-- What you should do --
All of the data below must be reproduced word for word, but without its images.

-- Records shown --

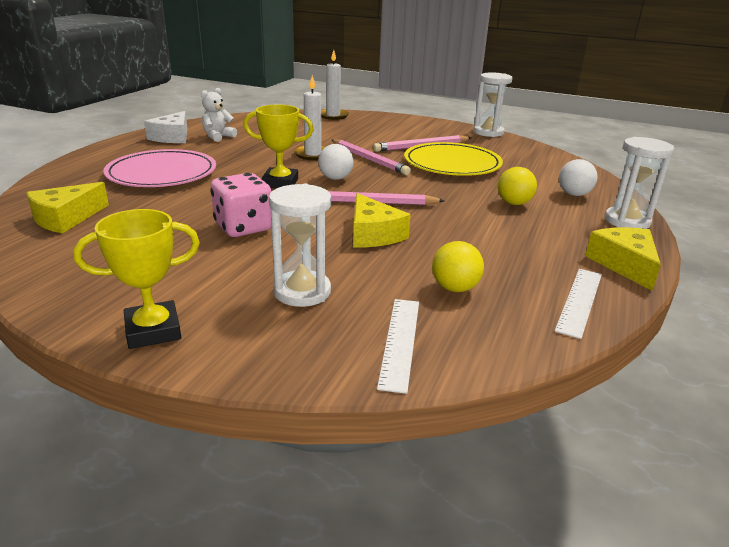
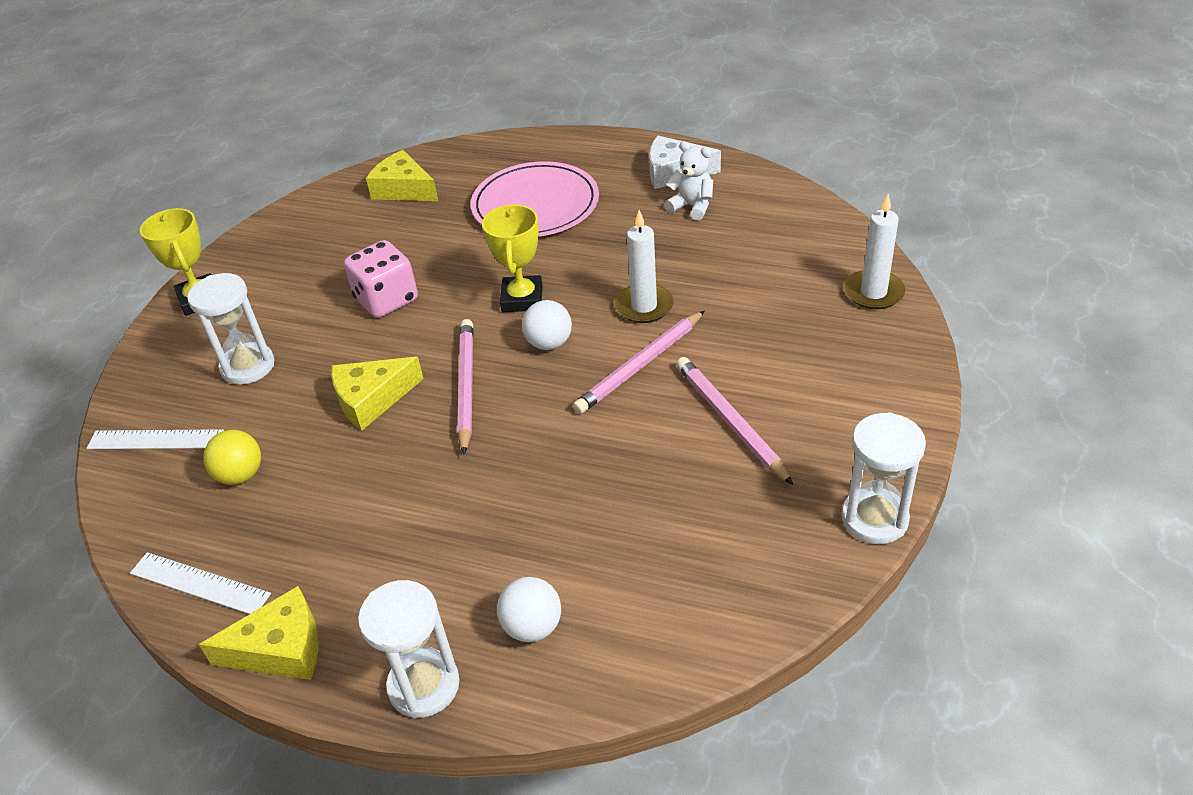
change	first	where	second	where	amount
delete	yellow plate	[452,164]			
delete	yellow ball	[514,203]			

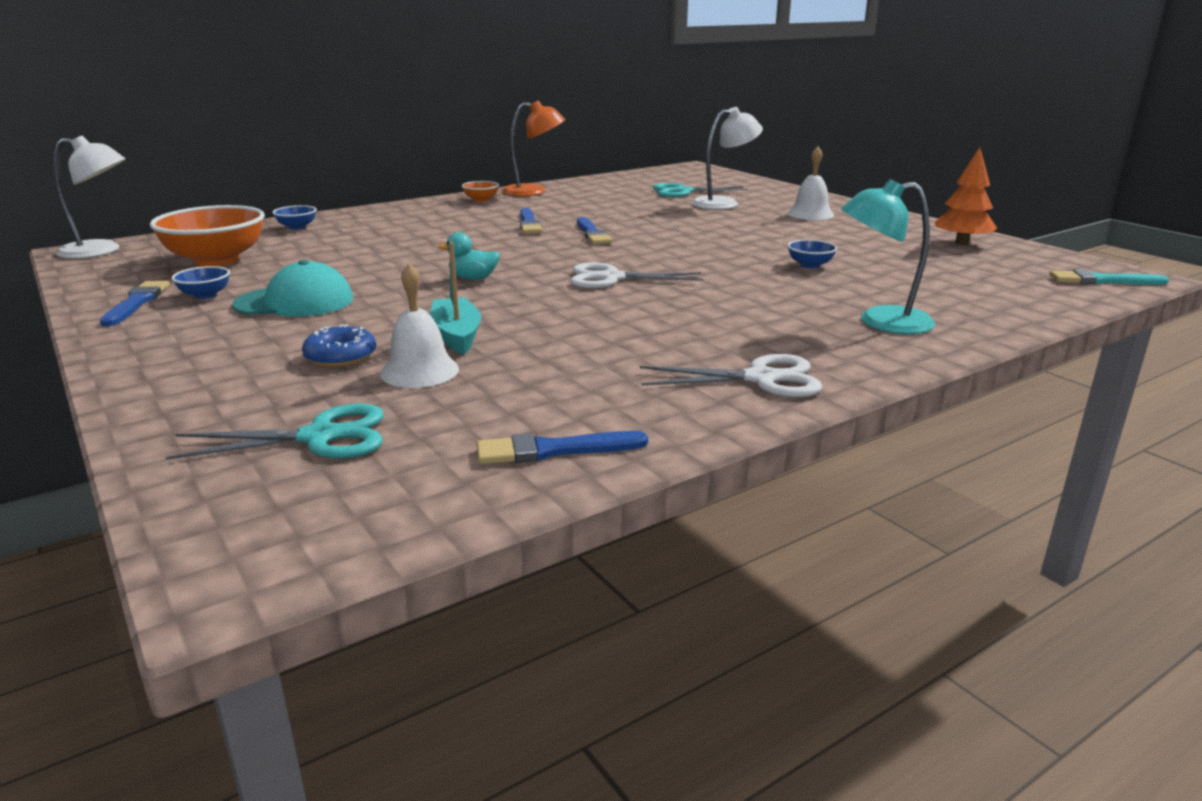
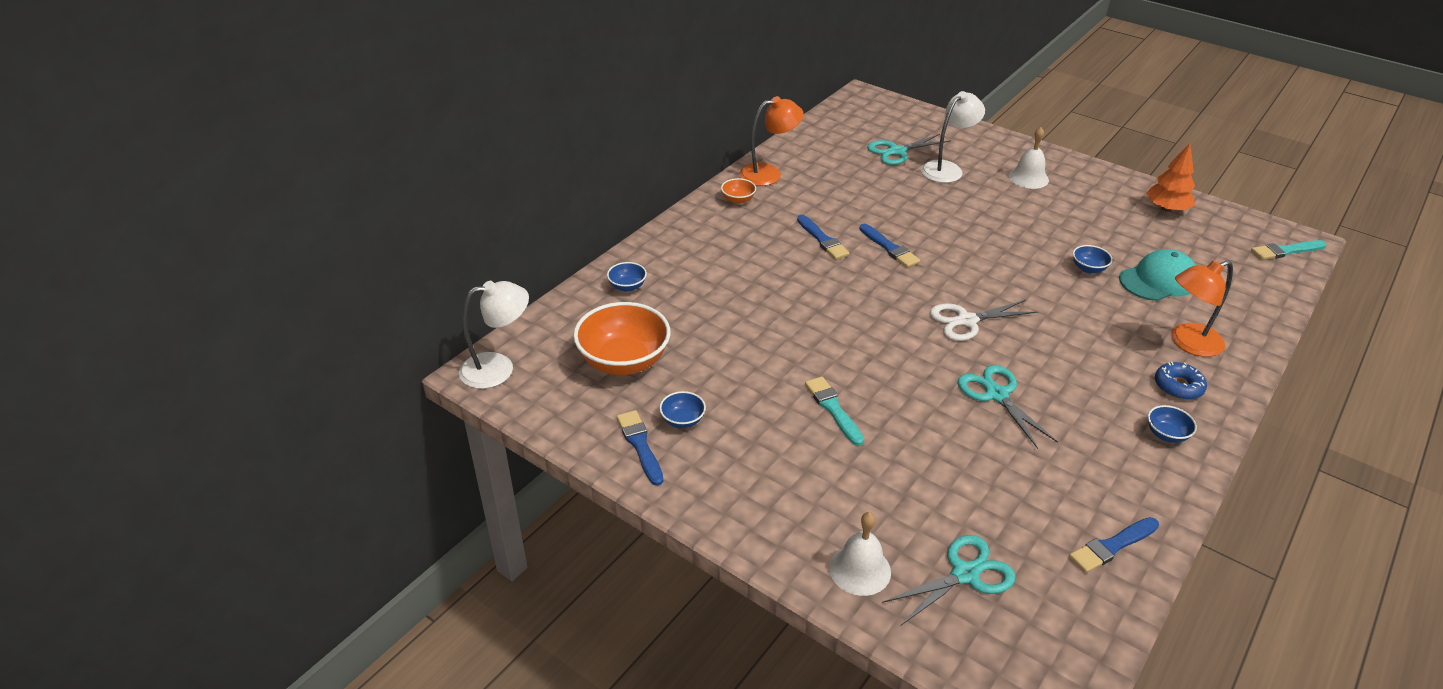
change	first	where	second	where	amount
move	turquoise cap	[295,302]		[1158,280]	
move	blue donut	[340,356]		[1178,386]	
move	white bell	[419,371]		[860,569]	
delete	turquoise boat	[457,335]			
delete	turquoise duck	[473,278]			
replace	white scissors	[761,379]	blue bowl	[1166,434]	
recolor	turquoise lamp	[881,322]	orange lamp	[1188,343]	
insert			turquoise brush	[833,409]	
insert			turquoise scissors	[996,394]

-- Answer space --
change	first	where	second	where	amount
delete	yellow plate	[452,164]			
delete	yellow ball	[514,203]			

change	first	where	second	where	amount
move	turquoise cap	[295,302]		[1158,280]	
move	blue donut	[340,356]		[1178,386]	
move	white bell	[419,371]		[860,569]	
delete	turquoise boat	[457,335]			
delete	turquoise duck	[473,278]			
replace	white scissors	[761,379]	blue bowl	[1166,434]	
recolor	turquoise lamp	[881,322]	orange lamp	[1188,343]	
insert			turquoise brush	[833,409]	
insert			turquoise scissors	[996,394]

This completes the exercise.